● PROVIDED ENTRIES
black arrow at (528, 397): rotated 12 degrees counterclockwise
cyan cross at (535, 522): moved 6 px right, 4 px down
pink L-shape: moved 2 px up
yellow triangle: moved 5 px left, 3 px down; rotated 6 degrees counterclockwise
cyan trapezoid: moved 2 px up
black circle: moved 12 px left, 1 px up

--

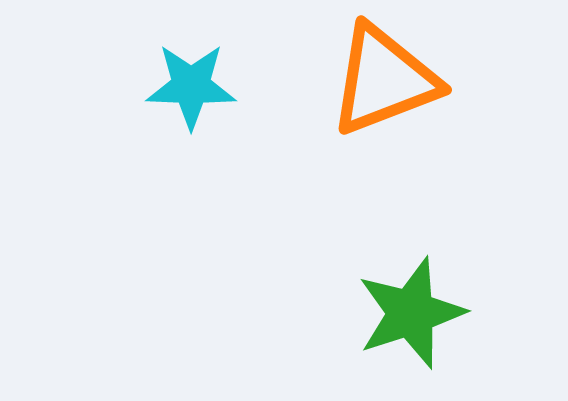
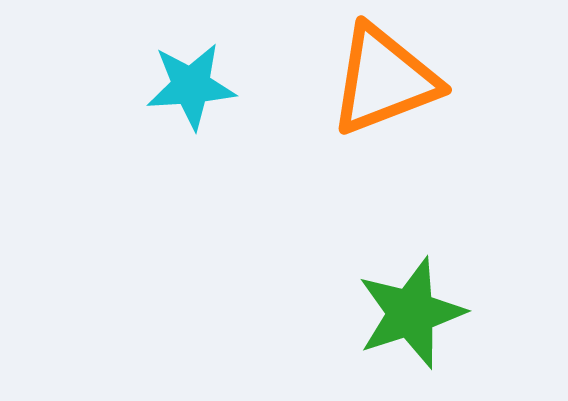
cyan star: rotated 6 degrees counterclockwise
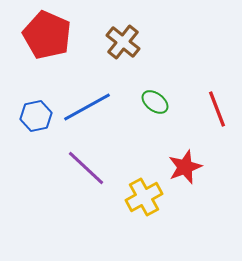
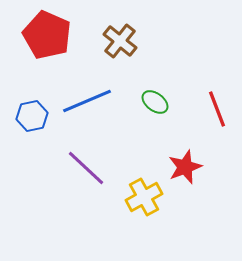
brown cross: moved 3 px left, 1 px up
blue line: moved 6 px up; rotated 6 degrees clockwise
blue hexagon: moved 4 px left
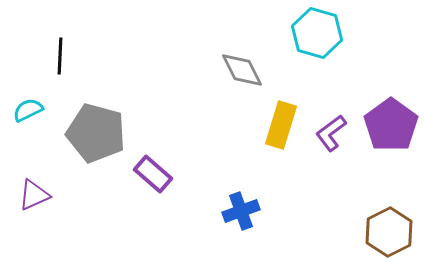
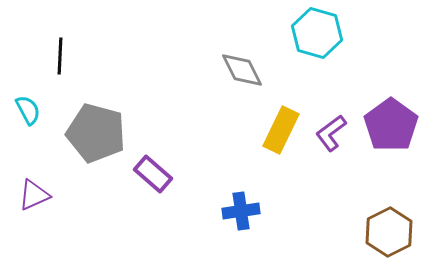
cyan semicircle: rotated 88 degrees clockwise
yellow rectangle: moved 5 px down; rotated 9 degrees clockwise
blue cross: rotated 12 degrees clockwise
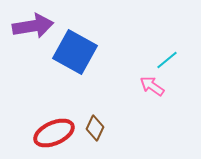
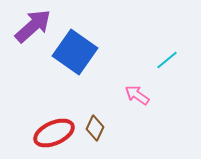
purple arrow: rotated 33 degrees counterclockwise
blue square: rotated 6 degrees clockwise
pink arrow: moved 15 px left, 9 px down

● EXERCISE AIM
Both the line containing "blue square: rotated 6 degrees clockwise" and the line containing "pink arrow: moved 15 px left, 9 px down" belong in the answer. Print them and every line above that falls between them exactly, and no others.

● FINAL ANSWER
blue square: rotated 6 degrees clockwise
pink arrow: moved 15 px left, 9 px down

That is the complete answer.